(Object state comparisons)

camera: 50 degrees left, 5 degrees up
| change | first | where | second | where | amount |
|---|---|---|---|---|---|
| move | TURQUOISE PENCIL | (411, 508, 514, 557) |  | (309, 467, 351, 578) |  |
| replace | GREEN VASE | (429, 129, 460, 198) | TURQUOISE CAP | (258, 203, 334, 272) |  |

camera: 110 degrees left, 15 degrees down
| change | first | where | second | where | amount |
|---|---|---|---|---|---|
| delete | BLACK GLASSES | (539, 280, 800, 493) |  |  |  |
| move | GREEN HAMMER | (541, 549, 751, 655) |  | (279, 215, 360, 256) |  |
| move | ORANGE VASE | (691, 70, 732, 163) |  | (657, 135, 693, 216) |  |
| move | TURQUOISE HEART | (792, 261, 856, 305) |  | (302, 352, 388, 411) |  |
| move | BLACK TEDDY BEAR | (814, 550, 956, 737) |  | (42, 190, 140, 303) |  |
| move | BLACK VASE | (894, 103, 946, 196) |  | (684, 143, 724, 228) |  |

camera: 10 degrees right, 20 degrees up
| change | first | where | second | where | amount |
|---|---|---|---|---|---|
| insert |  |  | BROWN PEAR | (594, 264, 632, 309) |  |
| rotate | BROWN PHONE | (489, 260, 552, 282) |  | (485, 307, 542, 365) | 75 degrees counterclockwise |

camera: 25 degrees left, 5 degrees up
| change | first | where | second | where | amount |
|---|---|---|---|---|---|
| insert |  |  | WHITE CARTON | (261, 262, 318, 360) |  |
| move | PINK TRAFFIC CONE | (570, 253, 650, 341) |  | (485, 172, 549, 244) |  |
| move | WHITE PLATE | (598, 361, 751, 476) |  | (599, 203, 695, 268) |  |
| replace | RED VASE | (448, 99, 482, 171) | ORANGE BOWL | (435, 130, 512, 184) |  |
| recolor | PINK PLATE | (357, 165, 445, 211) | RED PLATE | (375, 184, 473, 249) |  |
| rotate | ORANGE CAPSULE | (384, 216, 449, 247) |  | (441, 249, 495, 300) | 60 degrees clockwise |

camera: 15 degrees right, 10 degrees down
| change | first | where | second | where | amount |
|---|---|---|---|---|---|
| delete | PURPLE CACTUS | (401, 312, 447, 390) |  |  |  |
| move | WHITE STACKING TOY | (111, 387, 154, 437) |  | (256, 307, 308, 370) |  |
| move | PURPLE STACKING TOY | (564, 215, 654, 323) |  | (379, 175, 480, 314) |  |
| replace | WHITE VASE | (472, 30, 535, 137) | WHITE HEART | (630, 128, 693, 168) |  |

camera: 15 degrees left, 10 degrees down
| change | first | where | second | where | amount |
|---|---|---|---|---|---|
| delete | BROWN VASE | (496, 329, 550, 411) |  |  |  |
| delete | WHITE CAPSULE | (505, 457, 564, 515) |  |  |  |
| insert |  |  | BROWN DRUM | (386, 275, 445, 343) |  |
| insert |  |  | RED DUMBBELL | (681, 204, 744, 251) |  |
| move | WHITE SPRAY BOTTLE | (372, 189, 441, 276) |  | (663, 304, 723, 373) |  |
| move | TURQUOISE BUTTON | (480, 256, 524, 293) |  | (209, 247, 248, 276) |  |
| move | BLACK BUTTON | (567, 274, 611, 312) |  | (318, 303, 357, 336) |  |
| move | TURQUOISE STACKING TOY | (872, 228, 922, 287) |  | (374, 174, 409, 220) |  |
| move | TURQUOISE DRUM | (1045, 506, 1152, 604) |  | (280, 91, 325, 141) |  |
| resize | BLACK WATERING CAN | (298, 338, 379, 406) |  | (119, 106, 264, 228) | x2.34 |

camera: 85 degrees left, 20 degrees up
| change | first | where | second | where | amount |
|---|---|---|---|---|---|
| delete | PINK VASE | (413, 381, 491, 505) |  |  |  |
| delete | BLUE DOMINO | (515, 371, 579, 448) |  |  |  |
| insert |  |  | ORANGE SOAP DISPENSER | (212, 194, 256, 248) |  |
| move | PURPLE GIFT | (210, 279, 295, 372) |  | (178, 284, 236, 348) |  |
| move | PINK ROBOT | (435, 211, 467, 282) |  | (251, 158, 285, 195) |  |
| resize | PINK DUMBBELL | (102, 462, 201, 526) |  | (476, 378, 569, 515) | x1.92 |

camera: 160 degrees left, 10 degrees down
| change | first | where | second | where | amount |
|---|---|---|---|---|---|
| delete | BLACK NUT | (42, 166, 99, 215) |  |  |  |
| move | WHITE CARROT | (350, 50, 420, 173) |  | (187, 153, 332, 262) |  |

#### [Exercise prompt]
Where a line of the entries above holds the word "rotate", return that line.

#### [Response area]
| rotate | BROWN PHONE | (489, 260, 552, 282) |  | (485, 307, 542, 365) | 75 degrees counterclockwise |
| rotate | ORANGE CAPSULE | (384, 216, 449, 247) |  | (441, 249, 495, 300) | 60 degrees clockwise |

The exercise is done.